▶ **REQUIRED ACTION**
The listing below holds a line with "grey book: none" and a later line with "red mouse: [258,160,314,209]". Write out those two lines and every line between them, exactly, and nothing else.

▶ **GIVEN RECORDS**
---+---
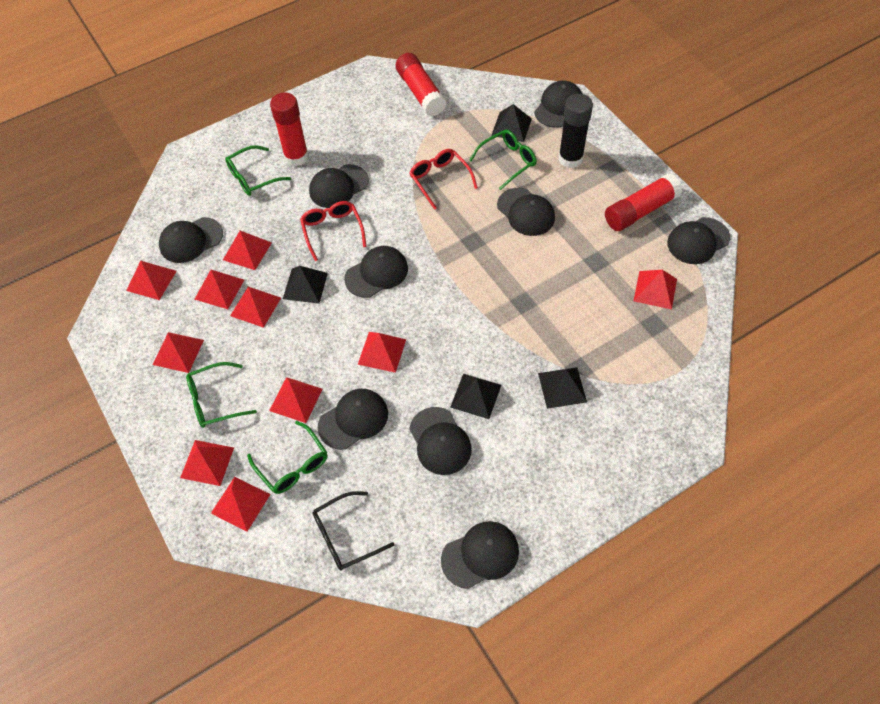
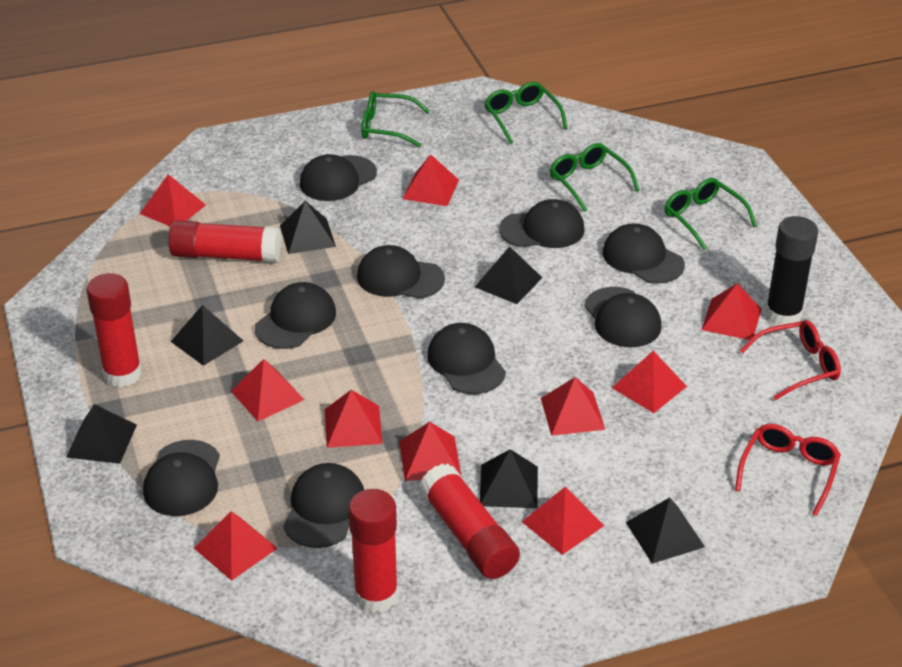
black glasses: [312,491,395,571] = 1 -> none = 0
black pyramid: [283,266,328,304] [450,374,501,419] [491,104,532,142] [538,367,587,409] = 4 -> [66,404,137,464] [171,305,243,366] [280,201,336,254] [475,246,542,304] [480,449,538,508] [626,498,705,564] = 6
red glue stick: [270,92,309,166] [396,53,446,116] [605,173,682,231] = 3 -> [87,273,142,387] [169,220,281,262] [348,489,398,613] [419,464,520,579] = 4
---+---
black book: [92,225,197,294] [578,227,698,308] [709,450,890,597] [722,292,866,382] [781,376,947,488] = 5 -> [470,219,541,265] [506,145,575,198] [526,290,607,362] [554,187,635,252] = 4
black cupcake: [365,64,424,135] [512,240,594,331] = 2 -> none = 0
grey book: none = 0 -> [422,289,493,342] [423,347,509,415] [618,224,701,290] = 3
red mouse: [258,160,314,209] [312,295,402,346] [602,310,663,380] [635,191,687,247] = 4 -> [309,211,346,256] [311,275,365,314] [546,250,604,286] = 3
---+---
▶ **RESULT FOR THIS TASK**
grey book: none = 0 -> [422,289,493,342] [423,347,509,415] [618,224,701,290] = 3
red mouse: [258,160,314,209] [312,295,402,346] [602,310,663,380] [635,191,687,247] = 4 -> [309,211,346,256] [311,275,365,314] [546,250,604,286] = 3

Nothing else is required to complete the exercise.